#### Information supplied

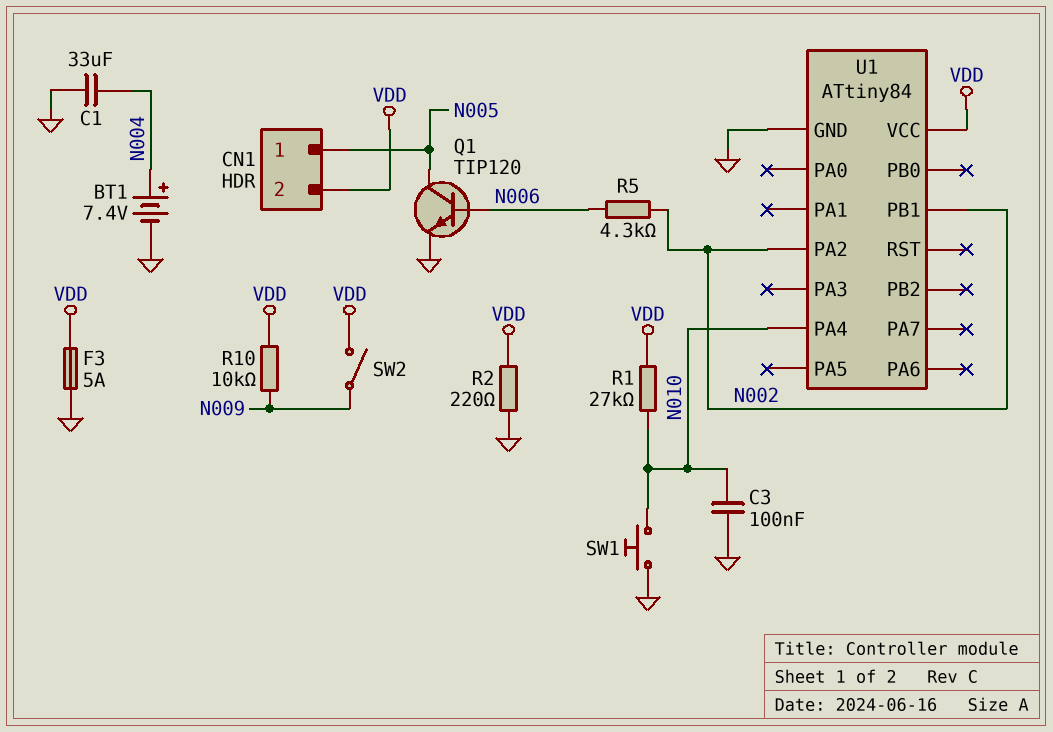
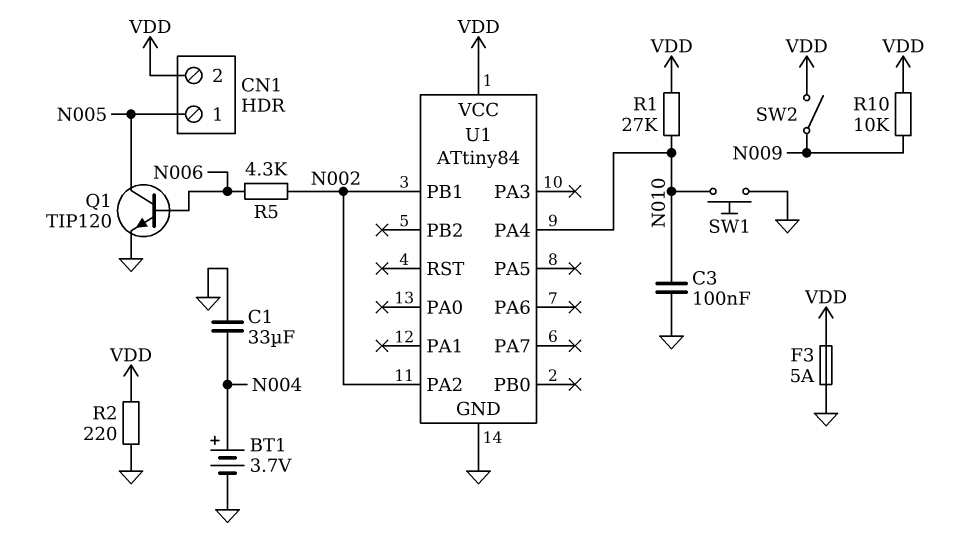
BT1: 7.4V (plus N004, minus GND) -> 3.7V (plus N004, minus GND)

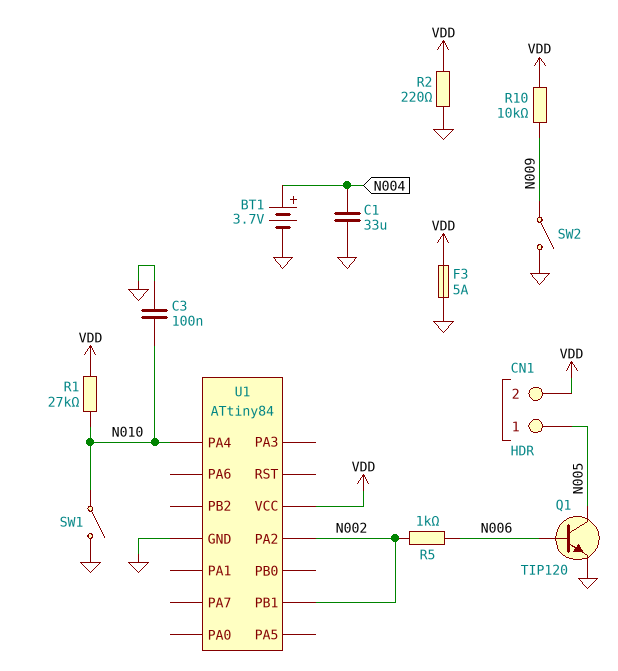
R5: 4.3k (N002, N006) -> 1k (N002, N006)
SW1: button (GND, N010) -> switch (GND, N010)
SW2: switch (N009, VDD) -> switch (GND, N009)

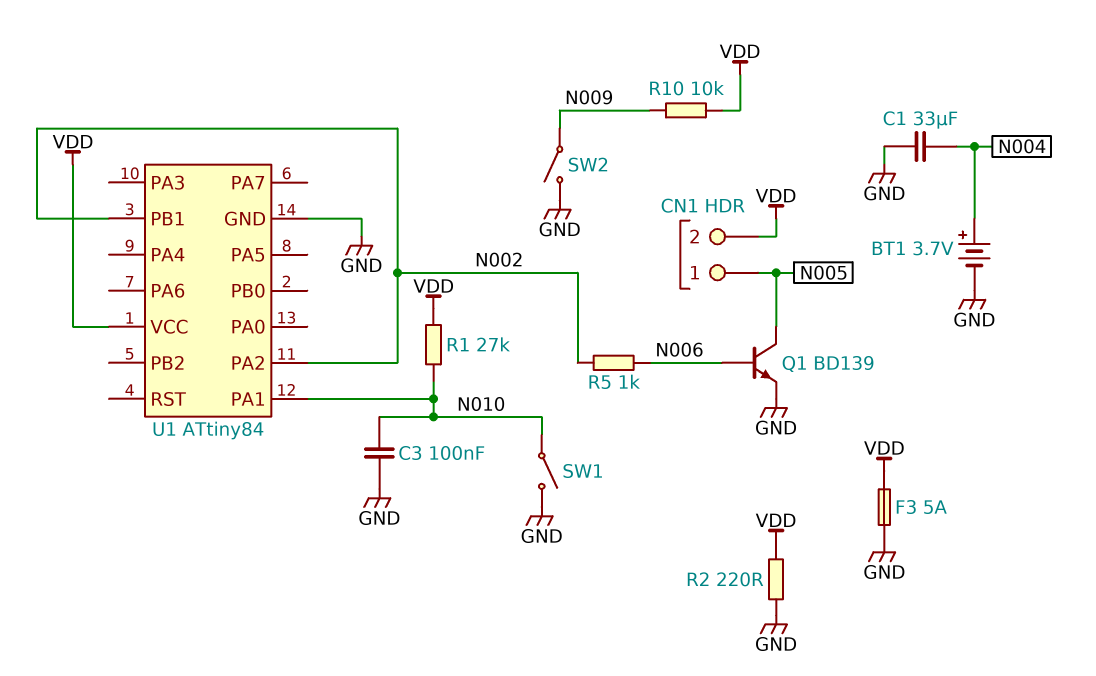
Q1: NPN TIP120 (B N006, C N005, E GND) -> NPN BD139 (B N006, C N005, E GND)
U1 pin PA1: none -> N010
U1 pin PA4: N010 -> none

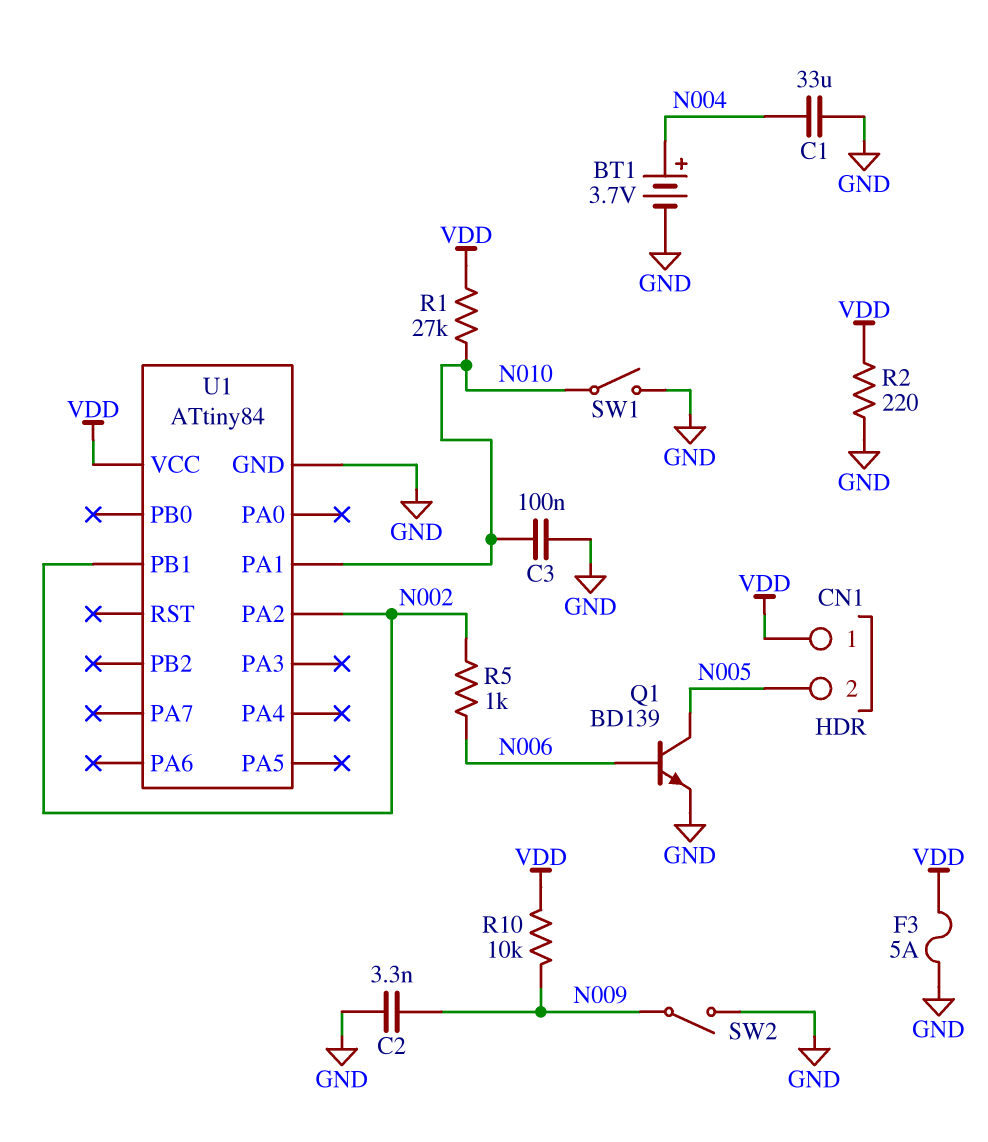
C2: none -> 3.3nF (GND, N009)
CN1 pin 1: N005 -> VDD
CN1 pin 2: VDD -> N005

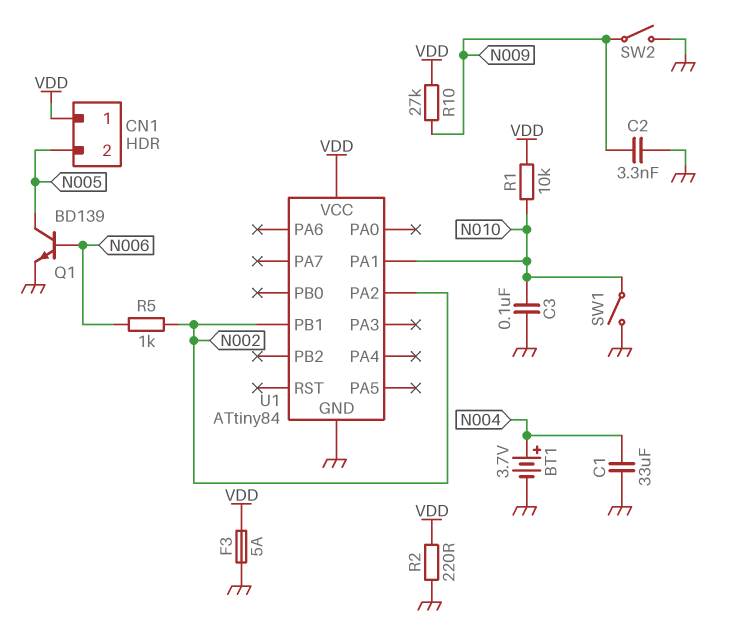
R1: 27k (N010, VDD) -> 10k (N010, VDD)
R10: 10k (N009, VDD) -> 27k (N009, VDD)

########

▸ **Work instruction**
Please go through the entries and show every line with the word "none".

▸ **Final answer**
U1 pin PA1: none -> N010
U1 pin PA4: N010 -> none
C2: none -> 3.3nF (GND, N009)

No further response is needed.